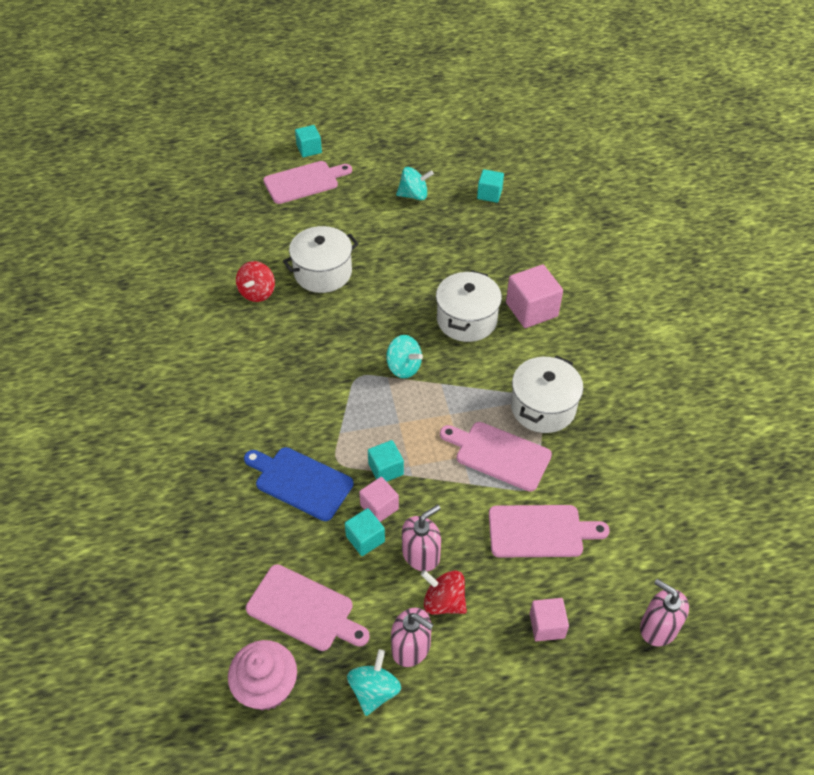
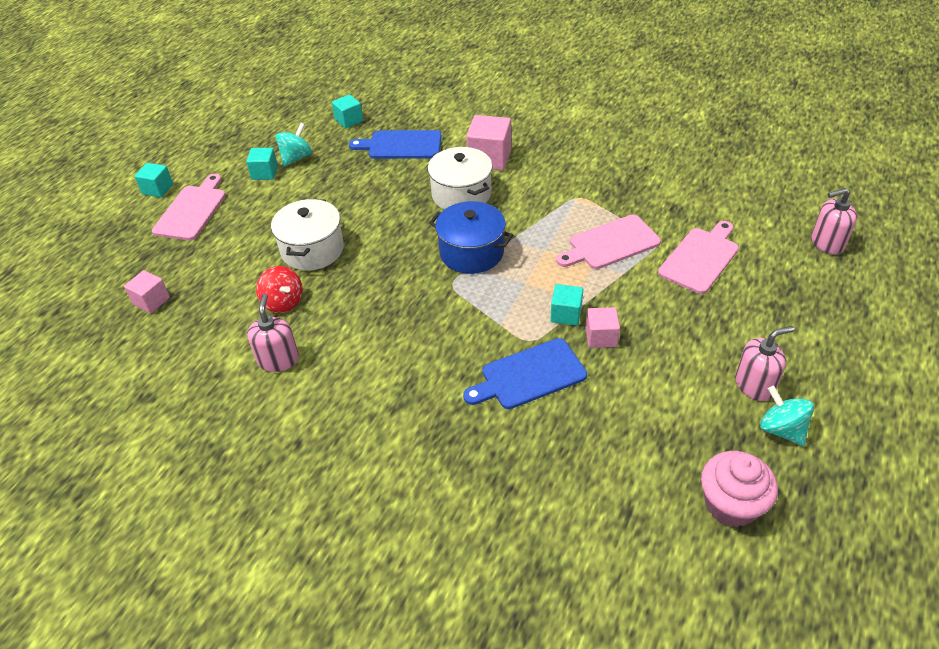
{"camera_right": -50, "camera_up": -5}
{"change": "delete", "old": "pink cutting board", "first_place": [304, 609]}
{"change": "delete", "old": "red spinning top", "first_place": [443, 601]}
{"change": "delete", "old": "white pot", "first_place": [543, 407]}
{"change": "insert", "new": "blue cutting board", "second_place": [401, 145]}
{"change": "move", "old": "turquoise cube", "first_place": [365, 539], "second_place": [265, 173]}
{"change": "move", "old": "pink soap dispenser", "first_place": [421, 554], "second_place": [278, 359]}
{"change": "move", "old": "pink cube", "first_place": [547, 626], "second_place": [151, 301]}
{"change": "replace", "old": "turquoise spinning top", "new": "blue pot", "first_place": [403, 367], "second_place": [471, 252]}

--

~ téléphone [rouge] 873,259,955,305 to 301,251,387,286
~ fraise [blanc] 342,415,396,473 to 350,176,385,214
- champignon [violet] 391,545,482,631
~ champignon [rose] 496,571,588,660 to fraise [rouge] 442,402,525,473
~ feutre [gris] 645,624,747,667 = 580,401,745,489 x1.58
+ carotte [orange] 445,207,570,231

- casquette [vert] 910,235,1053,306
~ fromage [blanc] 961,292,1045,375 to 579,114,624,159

What you will do
I'd like the lines above from the one with "873,259,955,305 to 301,251,387,286" up to and including the one with "645,624,747,667 = 580,401,745,489 x1.58" copied exactly, with no other lines.

Exercise output
~ téléphone [rouge] 873,259,955,305 to 301,251,387,286
~ fraise [blanc] 342,415,396,473 to 350,176,385,214
- champignon [violet] 391,545,482,631
~ champignon [rose] 496,571,588,660 to fraise [rouge] 442,402,525,473
~ feutre [gris] 645,624,747,667 = 580,401,745,489 x1.58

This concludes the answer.